[Directions]:
Select every line of the rows below that contains the word "Violino", and copy each one.

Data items
━━━━━━━━━━━━━━━━━━━━━━━━━━━━━━

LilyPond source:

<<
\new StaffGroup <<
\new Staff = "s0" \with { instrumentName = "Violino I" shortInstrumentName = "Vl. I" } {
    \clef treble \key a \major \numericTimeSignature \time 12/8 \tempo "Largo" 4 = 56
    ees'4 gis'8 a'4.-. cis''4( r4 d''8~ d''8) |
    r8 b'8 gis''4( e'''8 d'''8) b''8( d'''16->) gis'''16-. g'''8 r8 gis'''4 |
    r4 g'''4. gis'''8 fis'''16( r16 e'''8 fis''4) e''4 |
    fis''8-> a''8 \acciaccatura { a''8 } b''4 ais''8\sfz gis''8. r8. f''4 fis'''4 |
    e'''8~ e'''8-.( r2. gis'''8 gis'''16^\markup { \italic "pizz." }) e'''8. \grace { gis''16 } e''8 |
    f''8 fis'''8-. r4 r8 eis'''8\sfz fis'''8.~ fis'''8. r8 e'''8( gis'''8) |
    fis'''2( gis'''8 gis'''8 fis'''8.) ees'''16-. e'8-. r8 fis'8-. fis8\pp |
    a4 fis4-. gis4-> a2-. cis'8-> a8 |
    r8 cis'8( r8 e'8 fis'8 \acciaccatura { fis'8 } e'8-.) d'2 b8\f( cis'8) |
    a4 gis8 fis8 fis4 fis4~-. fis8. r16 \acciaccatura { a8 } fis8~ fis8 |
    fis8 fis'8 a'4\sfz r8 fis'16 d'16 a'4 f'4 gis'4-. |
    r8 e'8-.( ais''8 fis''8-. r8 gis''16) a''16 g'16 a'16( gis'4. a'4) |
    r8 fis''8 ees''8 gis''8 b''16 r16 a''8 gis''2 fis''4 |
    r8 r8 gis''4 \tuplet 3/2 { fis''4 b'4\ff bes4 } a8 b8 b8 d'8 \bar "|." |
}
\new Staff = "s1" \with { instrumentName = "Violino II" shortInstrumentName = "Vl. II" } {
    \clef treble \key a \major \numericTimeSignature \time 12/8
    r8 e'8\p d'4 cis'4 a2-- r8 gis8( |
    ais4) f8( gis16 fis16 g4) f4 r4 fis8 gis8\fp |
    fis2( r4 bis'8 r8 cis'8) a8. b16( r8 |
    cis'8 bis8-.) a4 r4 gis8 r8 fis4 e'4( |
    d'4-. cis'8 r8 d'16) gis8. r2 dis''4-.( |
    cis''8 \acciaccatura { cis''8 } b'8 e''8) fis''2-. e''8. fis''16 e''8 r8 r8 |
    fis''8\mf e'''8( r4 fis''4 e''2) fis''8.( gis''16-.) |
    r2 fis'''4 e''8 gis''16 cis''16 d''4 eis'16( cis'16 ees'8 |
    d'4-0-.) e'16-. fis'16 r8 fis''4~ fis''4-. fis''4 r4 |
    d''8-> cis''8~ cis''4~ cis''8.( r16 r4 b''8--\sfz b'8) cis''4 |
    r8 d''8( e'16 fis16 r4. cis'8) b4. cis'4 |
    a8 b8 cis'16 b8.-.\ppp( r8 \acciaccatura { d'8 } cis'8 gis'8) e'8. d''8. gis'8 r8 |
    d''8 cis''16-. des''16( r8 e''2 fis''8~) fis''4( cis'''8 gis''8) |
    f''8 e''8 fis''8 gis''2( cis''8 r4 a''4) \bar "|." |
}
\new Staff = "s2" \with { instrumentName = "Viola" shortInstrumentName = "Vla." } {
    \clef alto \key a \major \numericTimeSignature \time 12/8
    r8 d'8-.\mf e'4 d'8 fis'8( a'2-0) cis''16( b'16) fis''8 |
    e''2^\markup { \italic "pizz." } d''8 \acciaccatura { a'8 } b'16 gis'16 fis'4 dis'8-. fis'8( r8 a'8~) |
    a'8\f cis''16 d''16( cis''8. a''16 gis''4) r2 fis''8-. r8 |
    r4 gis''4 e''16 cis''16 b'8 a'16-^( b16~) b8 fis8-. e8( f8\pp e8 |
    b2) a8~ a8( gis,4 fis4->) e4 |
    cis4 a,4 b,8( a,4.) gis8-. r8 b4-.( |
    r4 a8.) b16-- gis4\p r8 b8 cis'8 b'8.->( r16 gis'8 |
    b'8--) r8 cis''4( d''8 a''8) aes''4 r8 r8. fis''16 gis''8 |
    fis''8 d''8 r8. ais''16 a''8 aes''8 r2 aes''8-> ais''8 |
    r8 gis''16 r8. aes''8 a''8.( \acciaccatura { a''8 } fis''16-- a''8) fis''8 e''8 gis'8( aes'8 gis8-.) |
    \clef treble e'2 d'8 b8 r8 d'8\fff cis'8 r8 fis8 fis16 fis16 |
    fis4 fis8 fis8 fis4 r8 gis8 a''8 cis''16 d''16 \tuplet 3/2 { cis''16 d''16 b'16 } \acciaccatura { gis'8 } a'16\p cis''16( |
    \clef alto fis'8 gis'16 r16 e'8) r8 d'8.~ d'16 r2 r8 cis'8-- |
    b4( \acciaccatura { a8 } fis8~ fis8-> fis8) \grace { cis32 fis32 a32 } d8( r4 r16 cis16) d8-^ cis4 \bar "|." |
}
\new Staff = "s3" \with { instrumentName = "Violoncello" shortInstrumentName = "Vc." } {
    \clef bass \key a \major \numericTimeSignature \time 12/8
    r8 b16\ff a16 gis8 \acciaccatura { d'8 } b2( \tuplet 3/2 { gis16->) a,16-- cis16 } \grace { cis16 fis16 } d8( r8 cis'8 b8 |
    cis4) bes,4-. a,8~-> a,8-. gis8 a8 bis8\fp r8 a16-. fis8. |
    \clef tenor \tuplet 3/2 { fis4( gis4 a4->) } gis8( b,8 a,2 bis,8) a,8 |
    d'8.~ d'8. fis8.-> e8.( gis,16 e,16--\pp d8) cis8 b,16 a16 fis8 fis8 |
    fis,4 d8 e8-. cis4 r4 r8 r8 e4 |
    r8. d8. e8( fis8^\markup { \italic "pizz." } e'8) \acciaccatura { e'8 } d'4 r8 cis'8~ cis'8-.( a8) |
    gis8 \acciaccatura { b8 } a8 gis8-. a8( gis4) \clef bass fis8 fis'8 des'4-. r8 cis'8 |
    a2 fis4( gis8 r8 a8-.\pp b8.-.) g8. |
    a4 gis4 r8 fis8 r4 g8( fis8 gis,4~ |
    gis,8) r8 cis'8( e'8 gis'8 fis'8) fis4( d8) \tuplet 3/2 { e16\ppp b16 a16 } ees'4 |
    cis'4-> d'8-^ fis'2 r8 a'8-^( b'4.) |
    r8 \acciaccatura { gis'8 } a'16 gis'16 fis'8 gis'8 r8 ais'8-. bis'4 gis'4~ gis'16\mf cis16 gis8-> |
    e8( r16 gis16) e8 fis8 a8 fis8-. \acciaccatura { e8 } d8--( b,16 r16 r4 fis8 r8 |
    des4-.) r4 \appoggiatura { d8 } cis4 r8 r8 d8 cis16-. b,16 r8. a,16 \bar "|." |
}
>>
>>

━━━━━━━━━━━━━━━━━━━━━━━━━━━━━━

[Written response]:
\new Staff = "s0" \with { instrumentName = "Violino I" shortInstrumentName = "Vl. I" } {
\new Staff = "s1" \with { instrumentName = "Violino II" shortInstrumentName = "Vl. II" } {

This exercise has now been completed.